The listing must be reproduced in full, exactly as it stands.

- - - - - - -

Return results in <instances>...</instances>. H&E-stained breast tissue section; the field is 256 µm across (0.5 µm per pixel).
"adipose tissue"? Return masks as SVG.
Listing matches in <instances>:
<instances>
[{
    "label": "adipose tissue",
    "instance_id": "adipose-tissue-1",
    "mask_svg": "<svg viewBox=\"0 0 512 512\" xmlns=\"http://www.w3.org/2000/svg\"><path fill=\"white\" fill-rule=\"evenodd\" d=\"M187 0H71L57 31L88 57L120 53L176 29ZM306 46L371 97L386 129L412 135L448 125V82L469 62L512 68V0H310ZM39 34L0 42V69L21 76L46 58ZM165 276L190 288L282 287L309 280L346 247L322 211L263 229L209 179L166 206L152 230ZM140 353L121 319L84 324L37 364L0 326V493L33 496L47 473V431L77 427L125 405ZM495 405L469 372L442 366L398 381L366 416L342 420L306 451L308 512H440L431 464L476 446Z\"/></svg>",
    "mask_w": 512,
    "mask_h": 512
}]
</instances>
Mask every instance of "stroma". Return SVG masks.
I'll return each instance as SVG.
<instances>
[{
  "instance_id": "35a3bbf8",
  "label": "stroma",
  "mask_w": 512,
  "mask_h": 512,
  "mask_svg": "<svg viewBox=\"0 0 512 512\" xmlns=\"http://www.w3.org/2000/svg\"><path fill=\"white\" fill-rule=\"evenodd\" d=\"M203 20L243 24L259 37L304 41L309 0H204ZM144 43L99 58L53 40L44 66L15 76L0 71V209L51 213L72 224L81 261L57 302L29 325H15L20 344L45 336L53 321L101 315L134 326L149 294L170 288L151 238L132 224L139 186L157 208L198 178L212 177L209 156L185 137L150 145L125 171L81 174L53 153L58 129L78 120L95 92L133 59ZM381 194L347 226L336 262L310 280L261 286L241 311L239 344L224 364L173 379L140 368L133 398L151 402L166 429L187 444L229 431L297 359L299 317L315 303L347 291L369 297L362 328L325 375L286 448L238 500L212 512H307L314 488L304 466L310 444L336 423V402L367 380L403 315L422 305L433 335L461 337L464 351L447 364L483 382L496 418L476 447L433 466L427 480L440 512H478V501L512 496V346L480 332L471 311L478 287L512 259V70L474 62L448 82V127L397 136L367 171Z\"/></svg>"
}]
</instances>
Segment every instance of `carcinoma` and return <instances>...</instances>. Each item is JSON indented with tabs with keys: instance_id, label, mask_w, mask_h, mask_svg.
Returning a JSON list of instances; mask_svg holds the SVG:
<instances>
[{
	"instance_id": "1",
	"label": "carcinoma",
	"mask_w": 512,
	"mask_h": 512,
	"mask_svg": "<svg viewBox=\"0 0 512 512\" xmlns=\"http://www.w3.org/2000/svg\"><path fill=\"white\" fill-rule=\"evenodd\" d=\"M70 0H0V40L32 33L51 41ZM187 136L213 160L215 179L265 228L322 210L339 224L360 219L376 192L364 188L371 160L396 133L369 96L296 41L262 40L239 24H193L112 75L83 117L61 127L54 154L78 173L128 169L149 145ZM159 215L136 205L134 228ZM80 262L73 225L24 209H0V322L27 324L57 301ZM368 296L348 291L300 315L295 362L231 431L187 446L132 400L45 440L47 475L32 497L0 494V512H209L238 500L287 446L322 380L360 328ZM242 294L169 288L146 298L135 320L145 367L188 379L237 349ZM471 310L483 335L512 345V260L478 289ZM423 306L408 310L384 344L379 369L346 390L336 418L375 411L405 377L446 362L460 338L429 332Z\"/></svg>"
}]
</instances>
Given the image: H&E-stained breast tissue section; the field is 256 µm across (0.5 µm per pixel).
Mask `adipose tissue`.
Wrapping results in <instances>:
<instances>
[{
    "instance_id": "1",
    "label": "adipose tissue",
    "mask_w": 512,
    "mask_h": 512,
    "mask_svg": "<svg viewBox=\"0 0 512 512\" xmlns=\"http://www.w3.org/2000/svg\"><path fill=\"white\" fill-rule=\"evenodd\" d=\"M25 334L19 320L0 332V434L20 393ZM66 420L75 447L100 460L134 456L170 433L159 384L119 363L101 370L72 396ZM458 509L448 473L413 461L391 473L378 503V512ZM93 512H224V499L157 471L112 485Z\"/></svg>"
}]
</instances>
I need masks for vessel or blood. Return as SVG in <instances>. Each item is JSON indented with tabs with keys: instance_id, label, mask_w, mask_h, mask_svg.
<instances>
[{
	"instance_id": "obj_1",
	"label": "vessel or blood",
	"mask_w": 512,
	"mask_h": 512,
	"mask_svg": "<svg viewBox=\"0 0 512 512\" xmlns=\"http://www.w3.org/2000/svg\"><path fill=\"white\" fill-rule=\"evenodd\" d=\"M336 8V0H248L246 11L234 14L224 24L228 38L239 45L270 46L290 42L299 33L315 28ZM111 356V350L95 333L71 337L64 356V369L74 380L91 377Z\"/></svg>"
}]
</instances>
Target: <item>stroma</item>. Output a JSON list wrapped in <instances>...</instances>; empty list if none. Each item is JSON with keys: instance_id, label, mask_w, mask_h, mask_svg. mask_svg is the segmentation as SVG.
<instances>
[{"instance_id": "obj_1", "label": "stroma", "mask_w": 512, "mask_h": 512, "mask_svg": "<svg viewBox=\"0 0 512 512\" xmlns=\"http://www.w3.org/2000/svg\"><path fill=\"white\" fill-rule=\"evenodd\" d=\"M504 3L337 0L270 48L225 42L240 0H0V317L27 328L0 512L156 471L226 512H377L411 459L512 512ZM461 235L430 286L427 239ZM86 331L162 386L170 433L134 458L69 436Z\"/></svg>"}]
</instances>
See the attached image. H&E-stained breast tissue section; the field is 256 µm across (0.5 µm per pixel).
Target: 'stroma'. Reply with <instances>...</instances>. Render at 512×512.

- - - - - - -

Complete answer
Return results in <instances>...</instances>. H&E-stained breast tissue section; the field is 256 µm across (0.5 µm per pixel).
"adipose tissue"? Return masks as SVG.
Listing matches in <instances>:
<instances>
[{
    "label": "adipose tissue",
    "instance_id": "adipose-tissue-1",
    "mask_svg": "<svg viewBox=\"0 0 512 512\" xmlns=\"http://www.w3.org/2000/svg\"><path fill=\"white\" fill-rule=\"evenodd\" d=\"M187 0H71L57 31L88 57L120 53L176 29ZM306 46L371 97L386 129L412 135L448 125V82L469 62L512 68V0H310ZM39 34L0 42V69L21 76L46 58ZM165 276L190 288L282 287L309 280L346 247L322 211L263 229L209 179L166 206L152 230ZM140 353L121 319L84 324L37 364L0 326V493L33 496L47 473V431L77 427L125 405ZM495 405L469 372L442 366L398 381L366 416L342 420L306 451L308 512H440L431 464L476 446Z\"/></svg>",
    "mask_w": 512,
    "mask_h": 512
}]
</instances>
Mask every instance of "stroma". Return SVG masks.
I'll return each instance as SVG.
<instances>
[{
  "instance_id": "35a3bbf8",
  "label": "stroma",
  "mask_w": 512,
  "mask_h": 512,
  "mask_svg": "<svg viewBox=\"0 0 512 512\" xmlns=\"http://www.w3.org/2000/svg\"><path fill=\"white\" fill-rule=\"evenodd\" d=\"M203 20L243 24L259 37L304 41L309 0H204ZM144 43L99 58L53 40L44 66L15 76L0 71V209L51 213L72 224L81 261L57 302L29 325H15L20 344L45 336L53 321L101 315L134 326L149 294L170 288L151 238L132 224L139 186L157 208L198 178L212 177L209 156L185 137L150 145L125 171L81 174L53 153L58 129L78 120L95 92L133 59ZM381 194L347 226L336 262L310 280L261 286L241 311L239 344L224 364L173 379L140 368L133 398L151 402L166 429L187 444L229 431L297 359L299 317L315 303L347 291L369 297L362 328L325 375L286 448L238 500L212 512H307L314 488L304 466L310 444L336 423V402L367 380L403 315L422 305L433 335L461 337L464 351L447 364L483 382L496 418L476 447L433 466L427 480L440 512H478V501L512 496V346L480 332L471 311L478 287L512 259V70L474 62L448 82V127L397 136L367 171Z\"/></svg>"
}]
</instances>
Segment every instance of `carcinoma` and return <instances>...</instances>. Each item is JSON indented with tabs with keys: instance_id, label, mask_w, mask_h, mask_svg.
Returning a JSON list of instances; mask_svg holds the SVG:
<instances>
[{
	"instance_id": "1",
	"label": "carcinoma",
	"mask_w": 512,
	"mask_h": 512,
	"mask_svg": "<svg viewBox=\"0 0 512 512\" xmlns=\"http://www.w3.org/2000/svg\"><path fill=\"white\" fill-rule=\"evenodd\" d=\"M70 0H0V40L32 33L51 41ZM187 136L213 160L215 179L265 228L322 210L339 224L360 219L376 192L364 188L371 160L396 133L369 96L296 41L262 40L239 24H193L112 75L83 117L61 127L54 154L78 173L128 169L149 145ZM159 215L136 205L134 228ZM80 262L73 225L24 209H0V322L27 324L57 301ZM368 296L348 291L300 315L295 362L231 431L187 446L132 400L45 440L47 475L32 497L0 494V512H209L238 500L287 446L322 380L360 328ZM242 294L169 288L146 298L135 320L145 367L188 379L237 349ZM471 310L483 335L512 345V260L478 289ZM423 306L408 310L384 344L379 369L346 390L336 418L375 411L405 377L446 362L460 338L429 332Z\"/></svg>"
}]
</instances>
Given the image: H&E-stained breast tissue section; the field is 256 µm across (0.5 µm per pixel).
Mask `adipose tissue`.
Wrapping results in <instances>:
<instances>
[{
    "instance_id": "1",
    "label": "adipose tissue",
    "mask_w": 512,
    "mask_h": 512,
    "mask_svg": "<svg viewBox=\"0 0 512 512\" xmlns=\"http://www.w3.org/2000/svg\"><path fill=\"white\" fill-rule=\"evenodd\" d=\"M25 334L19 320L0 332V434L20 393ZM66 420L75 447L100 460L134 456L170 433L159 384L119 363L101 370L72 396ZM458 509L448 473L413 461L391 473L378 503V512ZM93 512H224V499L157 471L112 485Z\"/></svg>"
}]
</instances>
I need masks for vessel or blood. Return as SVG in <instances>. Each item is JSON indented with tabs with keys: instance_id, label, mask_w, mask_h, mask_svg.
<instances>
[{
	"instance_id": "obj_1",
	"label": "vessel or blood",
	"mask_w": 512,
	"mask_h": 512,
	"mask_svg": "<svg viewBox=\"0 0 512 512\" xmlns=\"http://www.w3.org/2000/svg\"><path fill=\"white\" fill-rule=\"evenodd\" d=\"M336 8V0H248L246 11L234 14L224 24L228 38L239 45L270 46L290 42L299 33L315 28ZM111 356V350L95 333L71 337L64 356V369L74 380L91 377Z\"/></svg>"
}]
</instances>
Target: <item>stroma</item>. Output a JSON list wrapped in <instances>...</instances>; empty list if none. Each item is JSON with keys: instance_id, label, mask_w, mask_h, mask_svg. mask_svg is the segmentation as SVG.
<instances>
[{"instance_id": "obj_1", "label": "stroma", "mask_w": 512, "mask_h": 512, "mask_svg": "<svg viewBox=\"0 0 512 512\" xmlns=\"http://www.w3.org/2000/svg\"><path fill=\"white\" fill-rule=\"evenodd\" d=\"M504 3L337 0L270 48L225 42L240 0H0V317L27 328L0 512L156 471L226 512H377L411 459L512 512ZM461 235L430 286L427 239ZM86 331L162 386L170 433L134 458L69 436Z\"/></svg>"}]
</instances>
See the attached image. H&E-stained breast tissue section; the field is 256 µm across (0.5 µm per pixel).
Target: 'stroma'. Reply with <instances>...</instances>. Render at 512×512.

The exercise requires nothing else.